ENTRIES SHOWN =
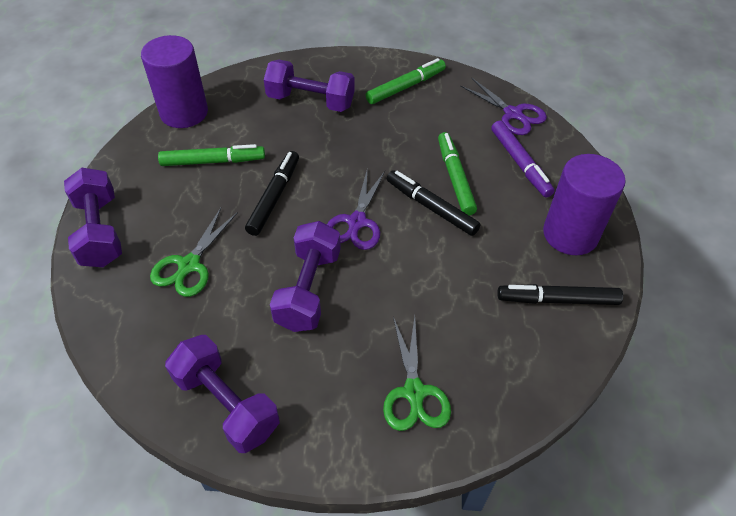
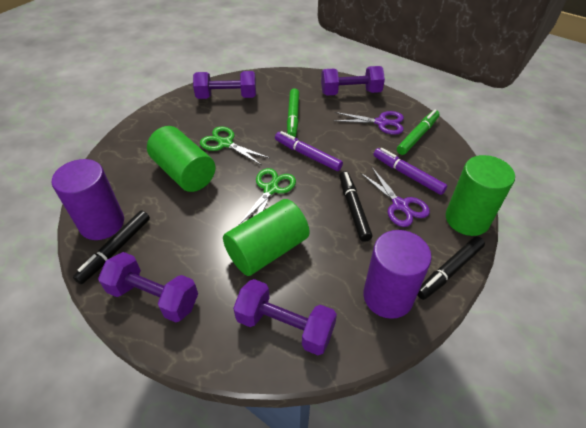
green cylinder: 0 -> 3
green marker: 3 -> 2
purple marker: 1 -> 2

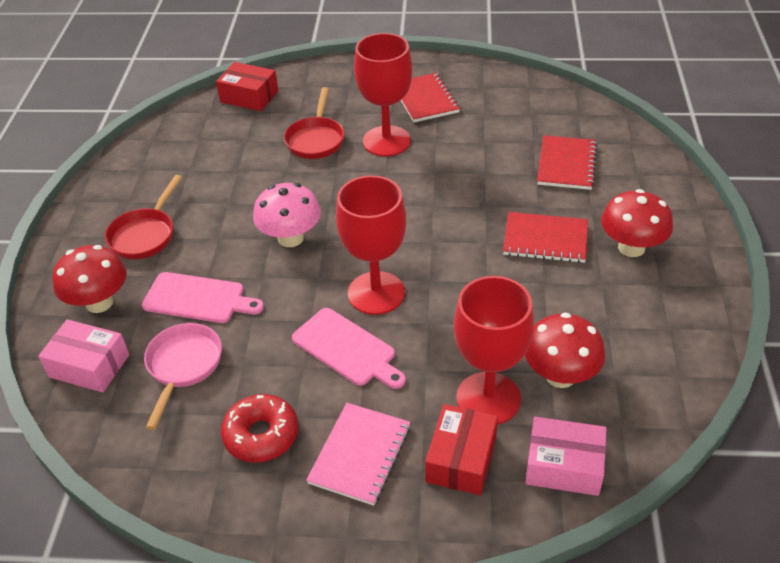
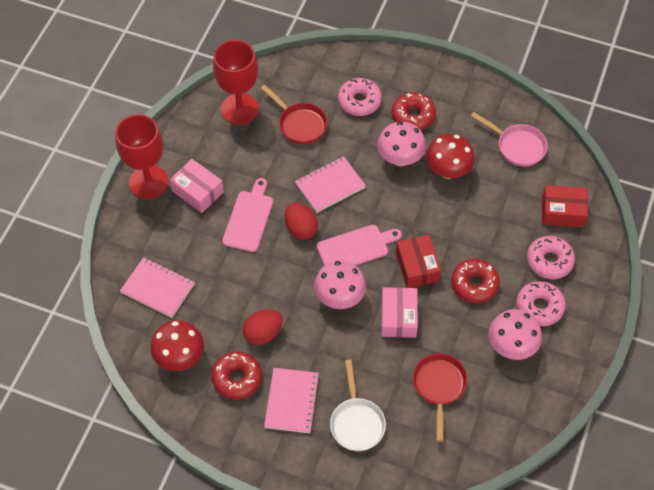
pink donut: 0 -> 3
pink mushroom: 1 -> 3
pink notebook: 1 -> 3
red donut: 1 -> 3
red egg: 0 -> 2
red goblet: 3 -> 2
red mushroom: 3 -> 2
red notebook: 3 -> 0
white pan: 0 -> 1

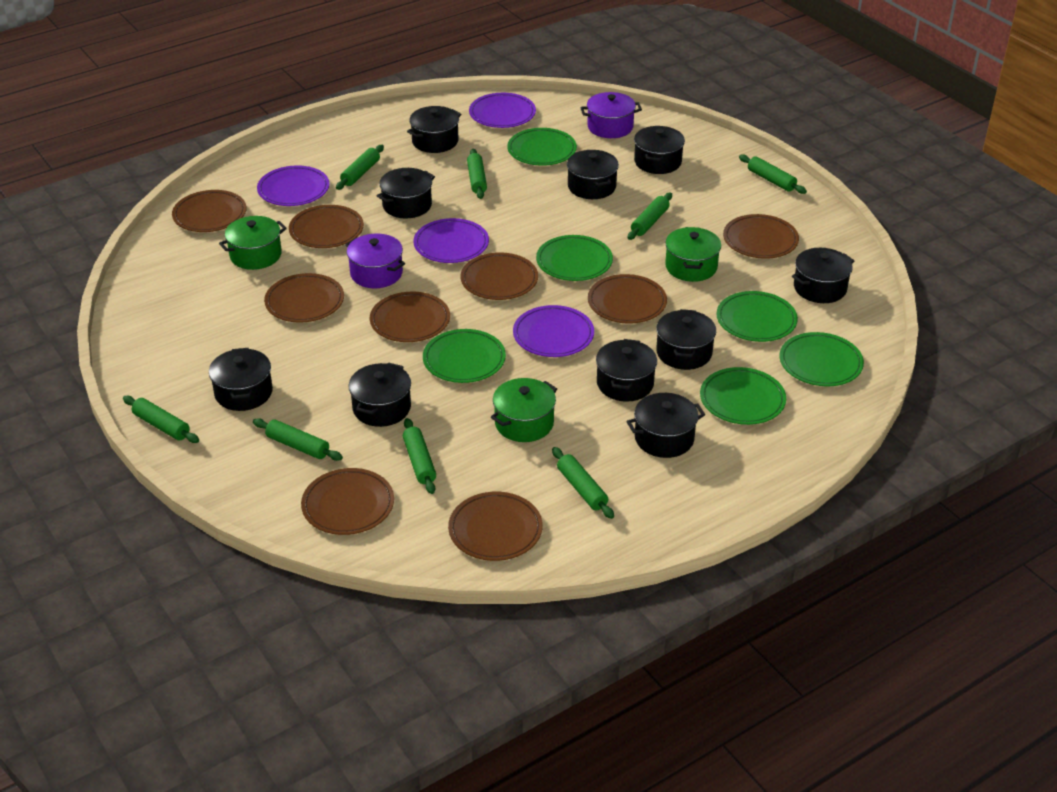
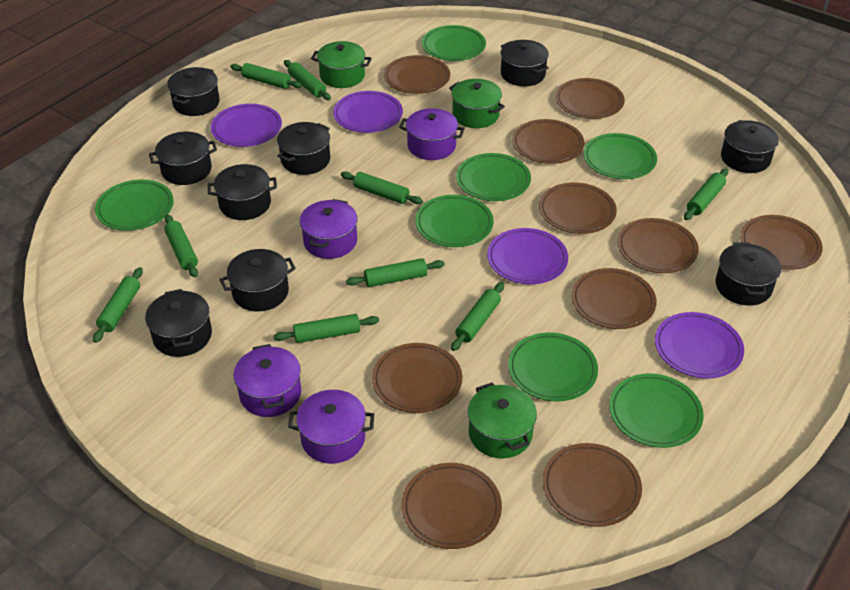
black pot: 10 -> 9
brown plate: 9 -> 10
green plate: 6 -> 7
green rolling pin: 8 -> 9
purple pot: 2 -> 4

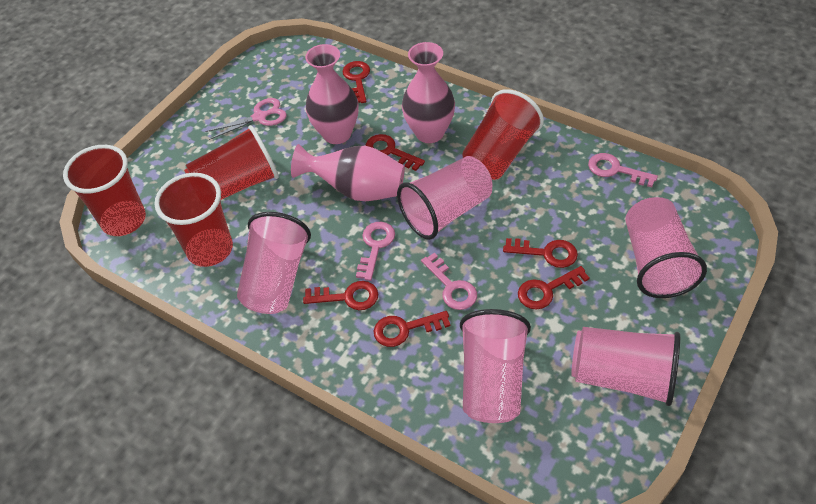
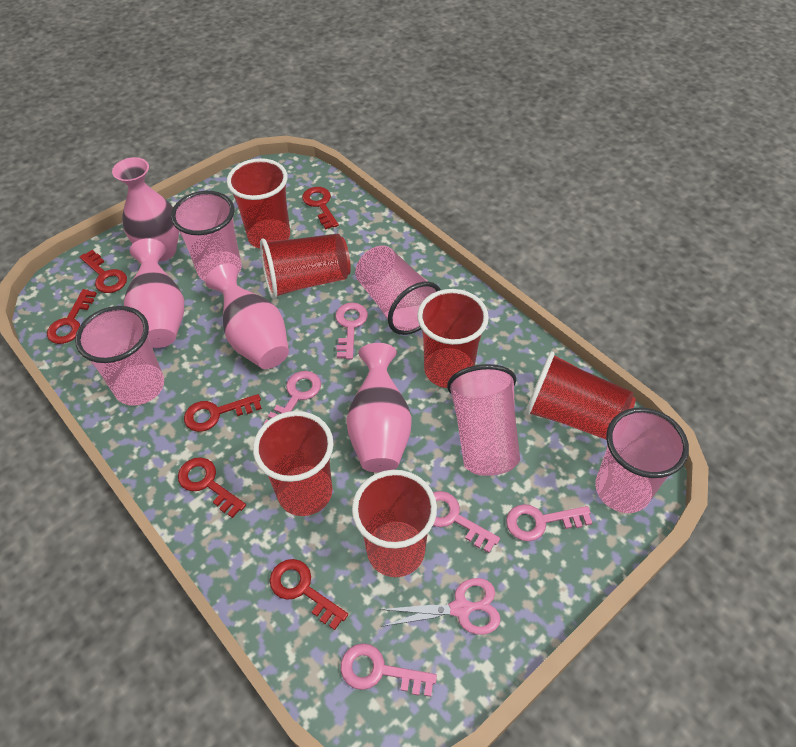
pink key: 3 -> 5
pink vase: 3 -> 4
red cup: 4 -> 6

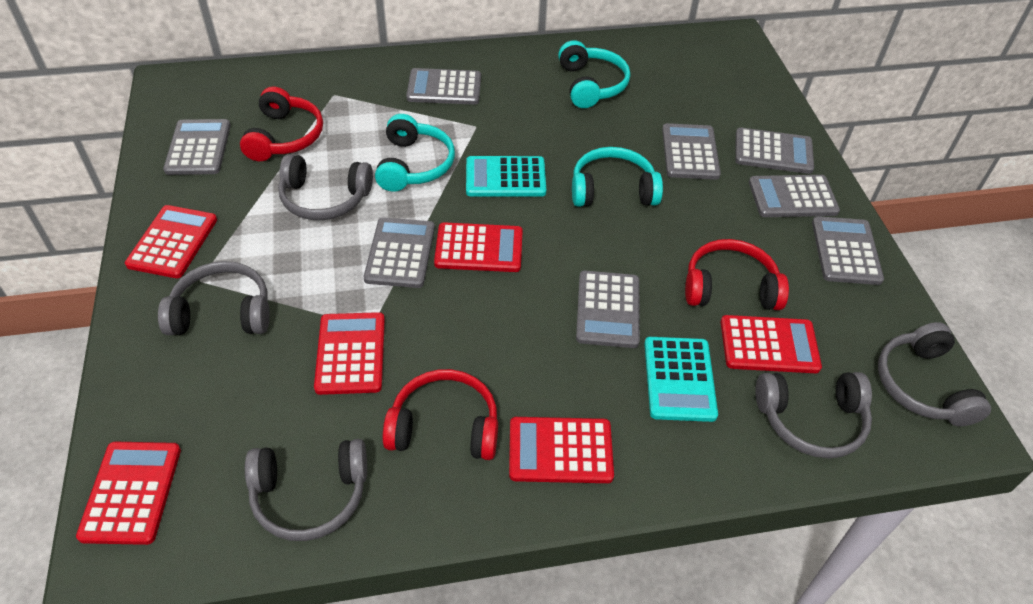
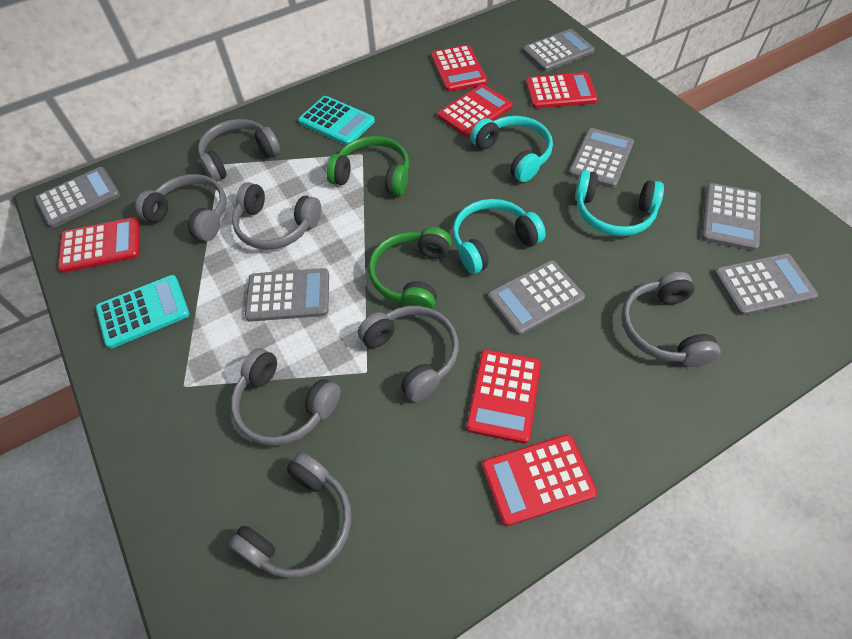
green headphones: 0 -> 2
grey calculator: 8 -> 7
grey headphones: 5 -> 7
red headphones: 3 -> 0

WORK INSTRUCTIONS = Could you repeat every record exactly as written, with the pictures left out?

EXERCISE OUTPUT =
green cylinder: 0 -> 3
green marker: 3 -> 2
purple marker: 1 -> 2

pink donut: 0 -> 3
pink mushroom: 1 -> 3
pink notebook: 1 -> 3
red donut: 1 -> 3
red egg: 0 -> 2
red goblet: 3 -> 2
red mushroom: 3 -> 2
red notebook: 3 -> 0
white pan: 0 -> 1

black pot: 10 -> 9
brown plate: 9 -> 10
green plate: 6 -> 7
green rolling pin: 8 -> 9
purple pot: 2 -> 4

pink key: 3 -> 5
pink vase: 3 -> 4
red cup: 4 -> 6

green headphones: 0 -> 2
grey calculator: 8 -> 7
grey headphones: 5 -> 7
red headphones: 3 -> 0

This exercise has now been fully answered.